What to do:
Everything in the listing below from the line containing "L1: 33uH (GND, SIG2) -> none" through the line containing "R1: 8.2k (+3V3, MIC) -> 8.2k (+3V3, SIG)" must be repeated exactly; the remaining lines are not wanted.

Extracted data:
* * * * * * *

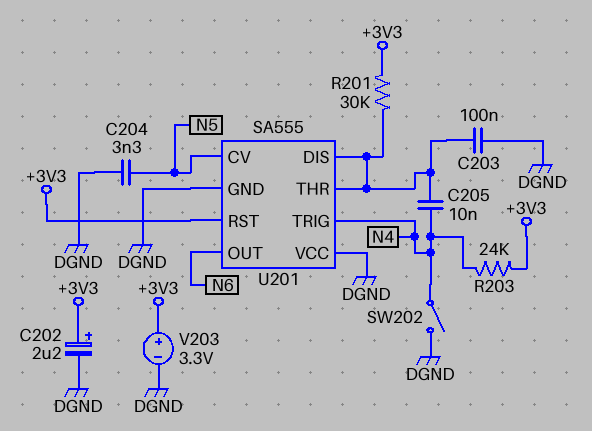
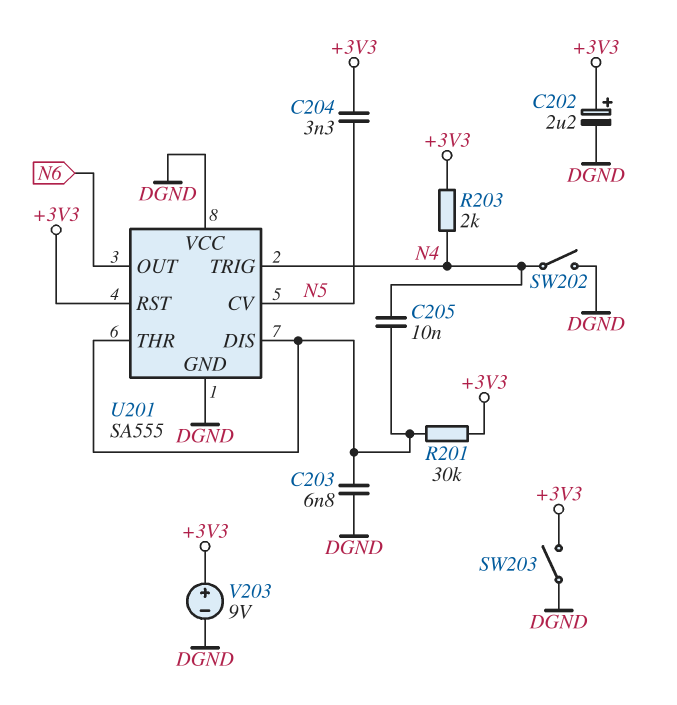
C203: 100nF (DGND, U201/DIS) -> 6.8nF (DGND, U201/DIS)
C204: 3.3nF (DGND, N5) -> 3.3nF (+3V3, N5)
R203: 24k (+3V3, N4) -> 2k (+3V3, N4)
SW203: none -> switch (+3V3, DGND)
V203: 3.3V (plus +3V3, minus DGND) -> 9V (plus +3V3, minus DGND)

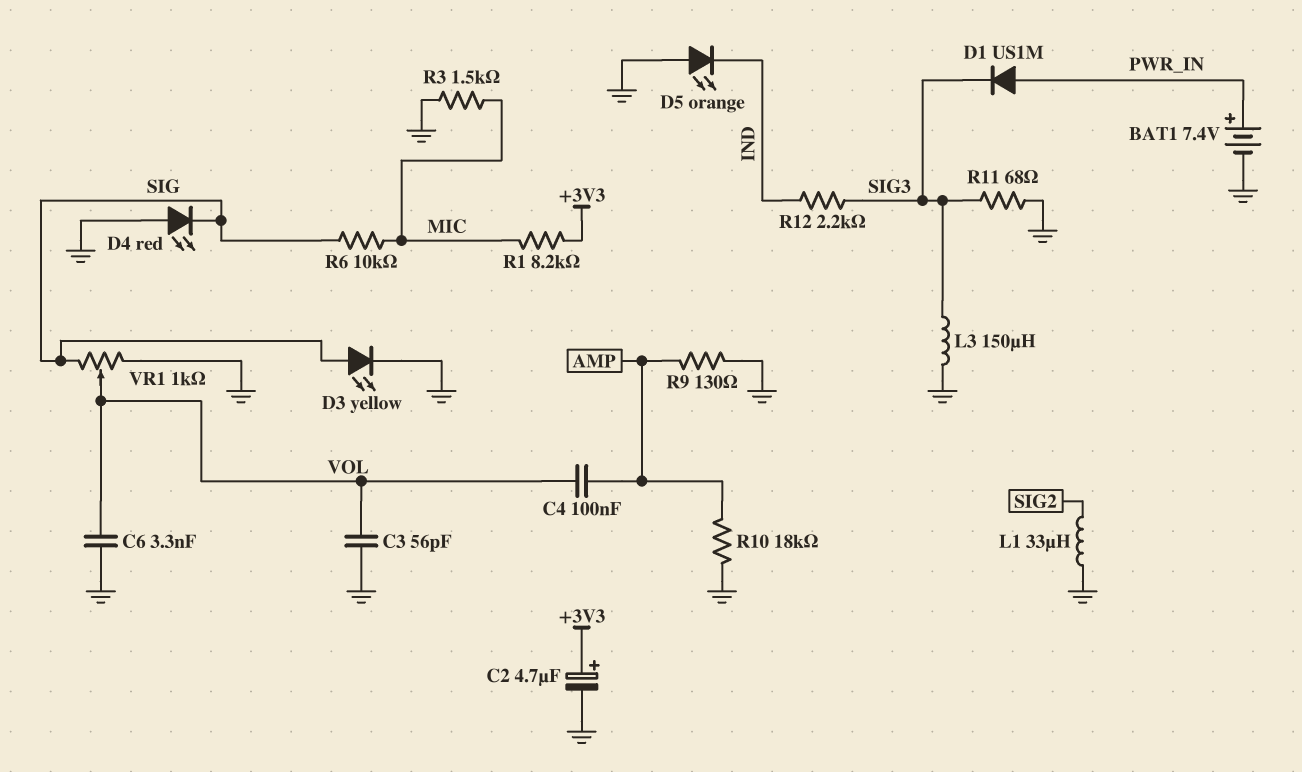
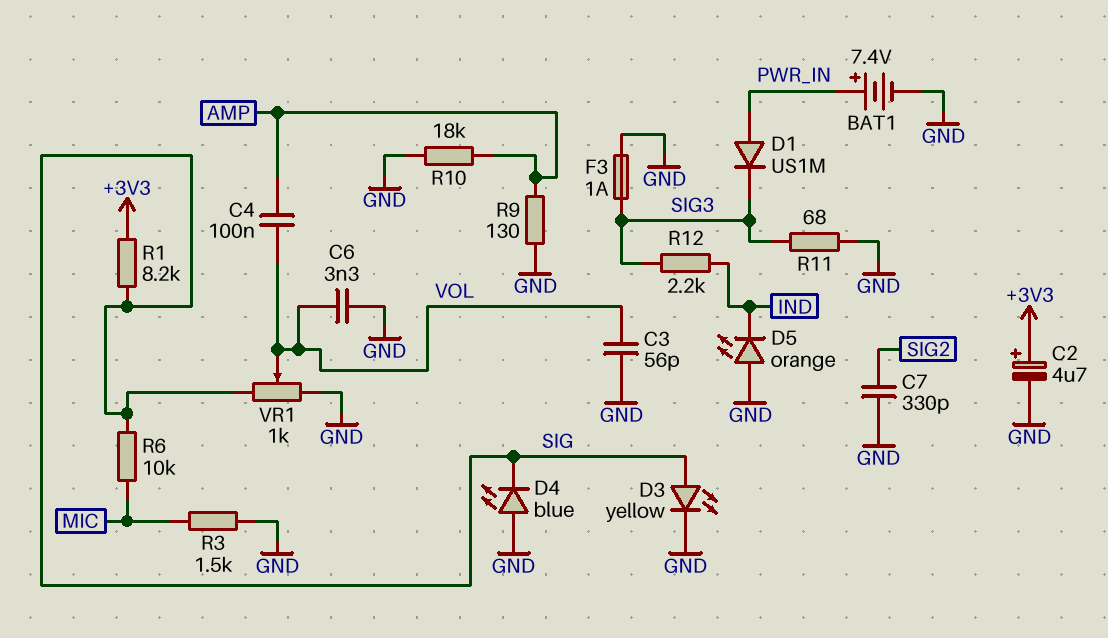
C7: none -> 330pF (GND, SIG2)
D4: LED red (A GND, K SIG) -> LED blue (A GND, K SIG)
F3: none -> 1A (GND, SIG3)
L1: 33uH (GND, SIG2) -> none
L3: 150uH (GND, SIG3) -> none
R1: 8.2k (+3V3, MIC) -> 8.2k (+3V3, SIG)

* * * * * * *

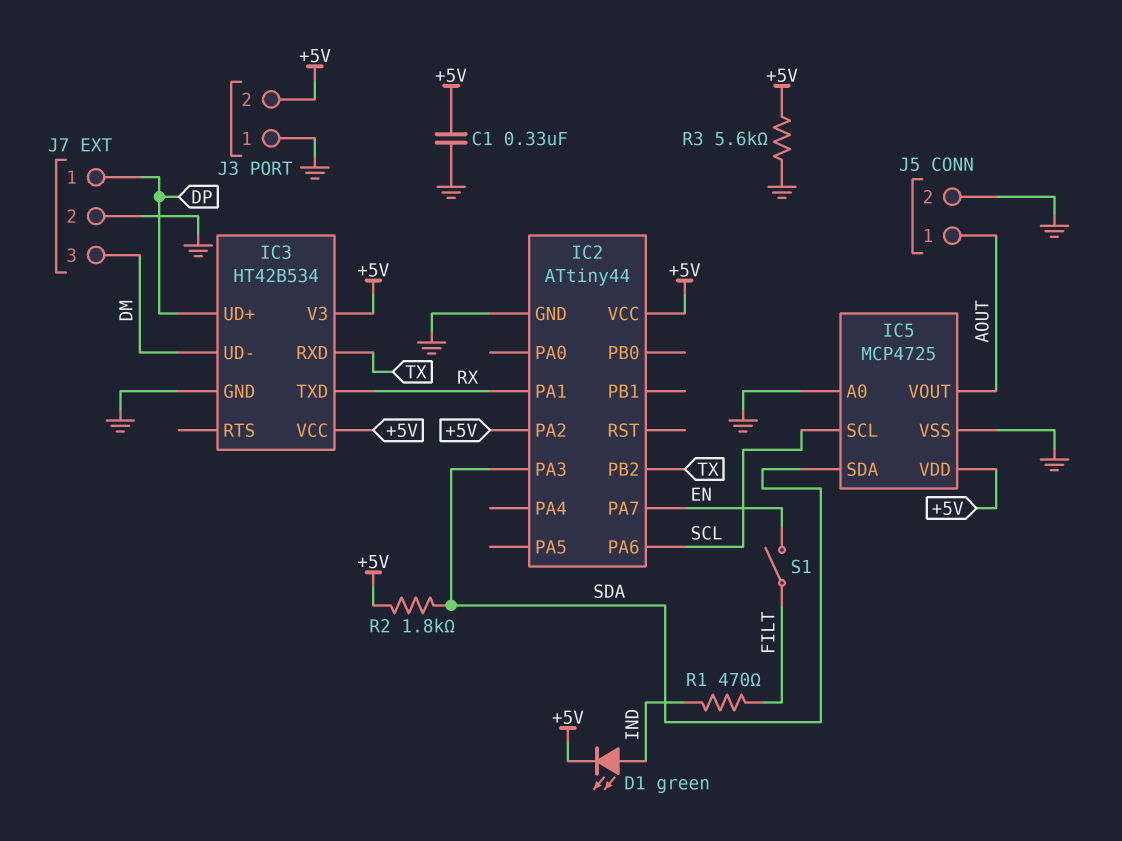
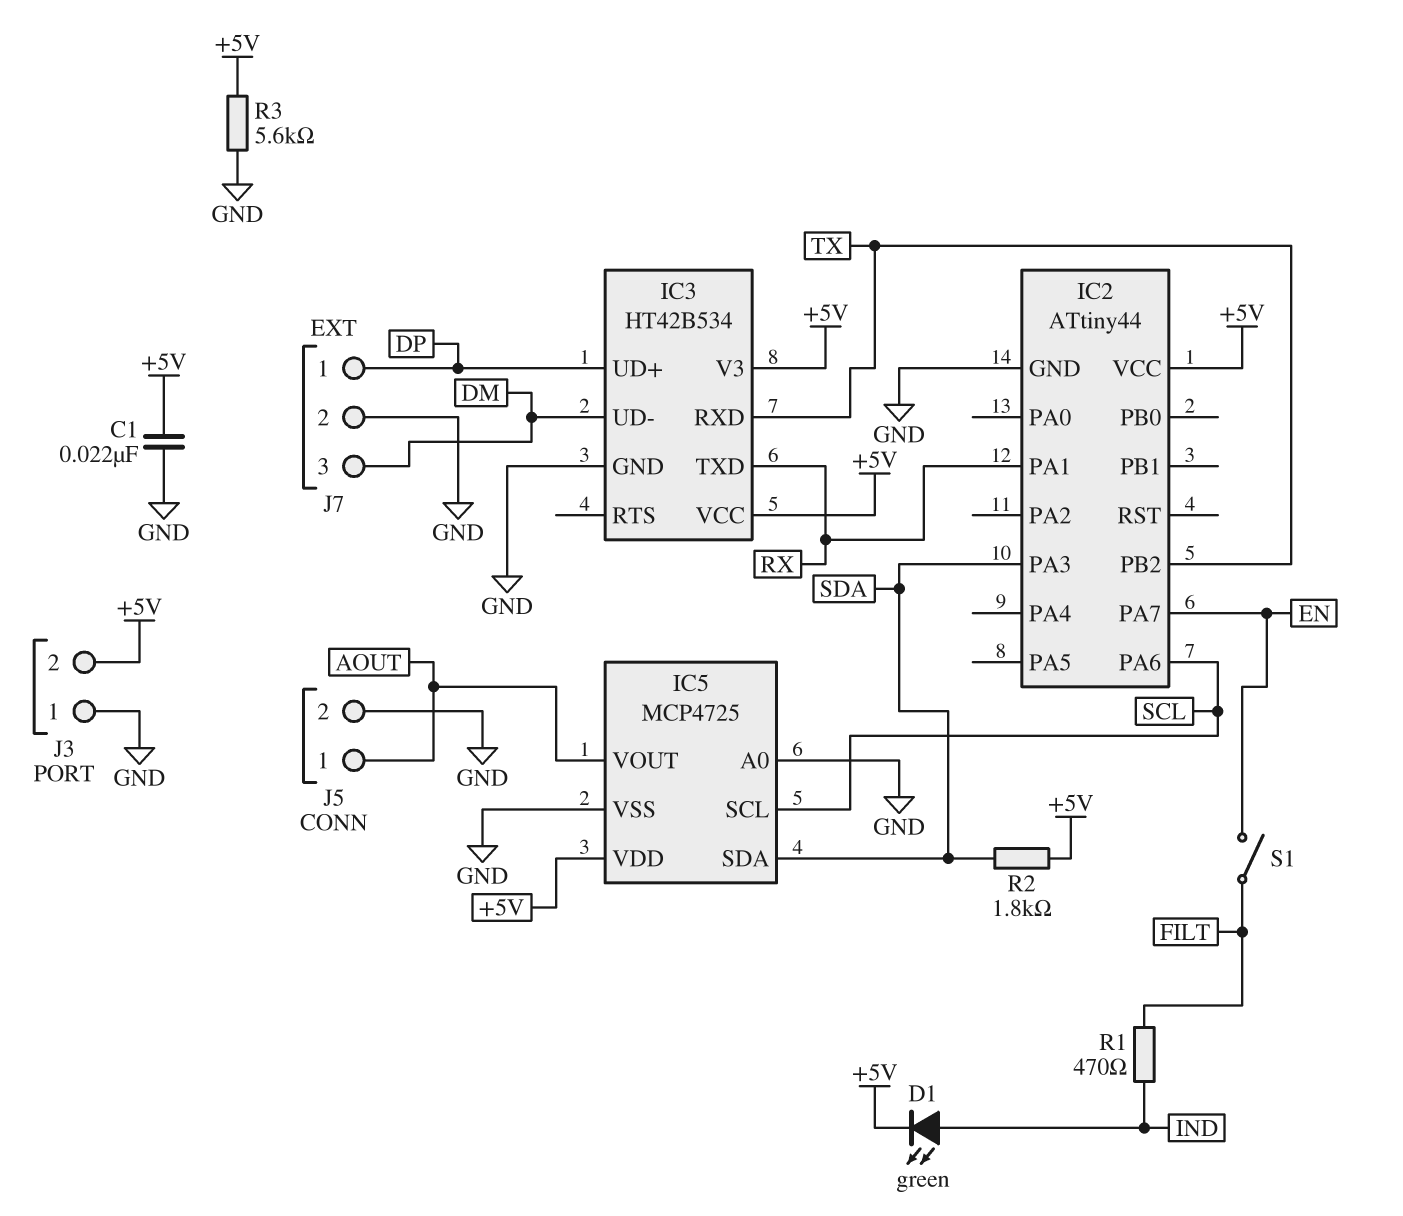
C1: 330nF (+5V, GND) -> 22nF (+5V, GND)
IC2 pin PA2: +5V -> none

* * * * * * *

Response box:
L1: 33uH (GND, SIG2) -> none
L3: 150uH (GND, SIG3) -> none
R1: 8.2k (+3V3, MIC) -> 8.2k (+3V3, SIG)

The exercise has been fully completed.